**What you are asked to do:**
Below this sentence is a listing; return exactly its lines from the one with "camera: 40 degrees left, 0 degrees up" to the one with "(484, 237) = (525, 171): grey", both kept, and nothing more.

**Input records:**
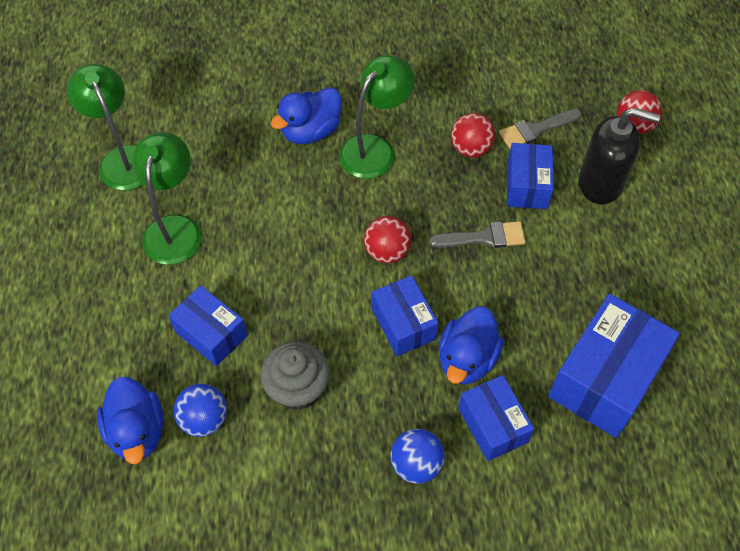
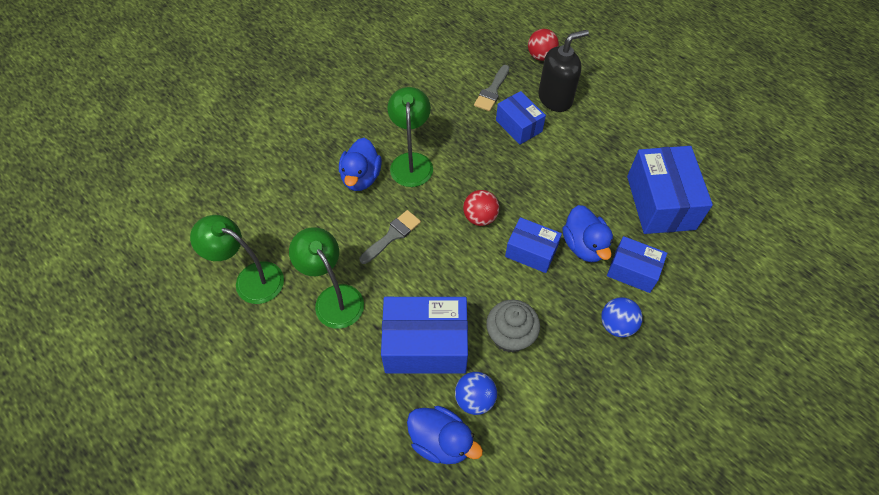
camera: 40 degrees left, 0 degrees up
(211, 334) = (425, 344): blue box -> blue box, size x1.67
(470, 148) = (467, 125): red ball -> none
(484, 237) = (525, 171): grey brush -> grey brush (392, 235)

...

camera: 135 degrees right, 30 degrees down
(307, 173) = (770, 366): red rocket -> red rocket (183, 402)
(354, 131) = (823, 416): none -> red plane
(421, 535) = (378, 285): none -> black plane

**Exercise solution:**
camera: 40 degrees left, 0 degrees up
(211, 334) = (425, 344): blue box -> blue box, size x1.67
(470, 148) = (467, 125): red ball -> none
(484, 237) = (525, 171): grey brush -> grey brush (392, 235)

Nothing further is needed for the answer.